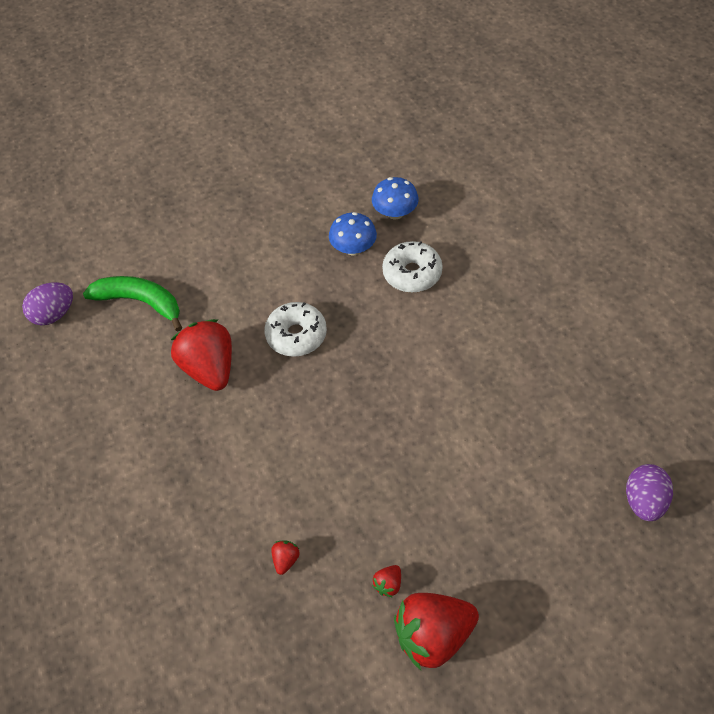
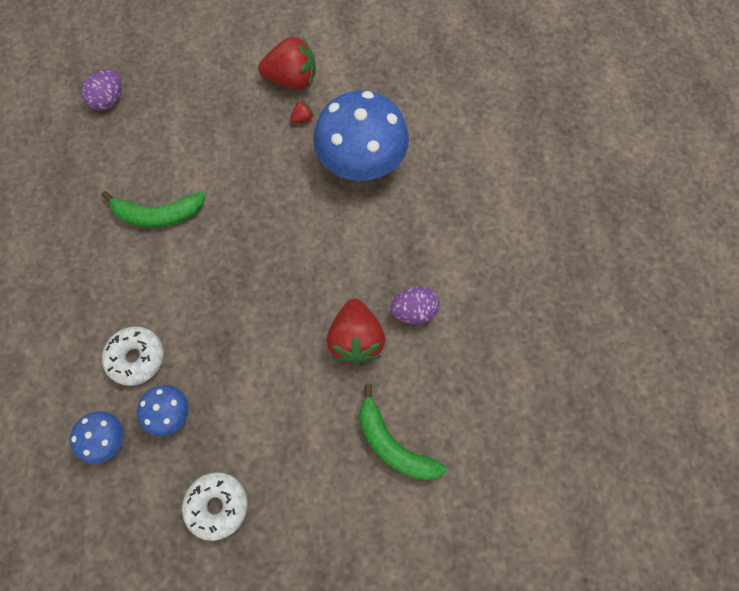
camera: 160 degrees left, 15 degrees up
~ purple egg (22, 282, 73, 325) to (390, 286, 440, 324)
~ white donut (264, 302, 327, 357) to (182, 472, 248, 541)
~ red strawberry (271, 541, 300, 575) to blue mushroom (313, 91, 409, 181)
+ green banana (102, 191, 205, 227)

▸ Assignment:
Set down exactly the lines beginning at the one that holds "91, 409, 181)" and ending with the last line of the data.

▸ Written response:
~ red strawberry (271, 541, 300, 575) to blue mushroom (313, 91, 409, 181)
+ green banana (102, 191, 205, 227)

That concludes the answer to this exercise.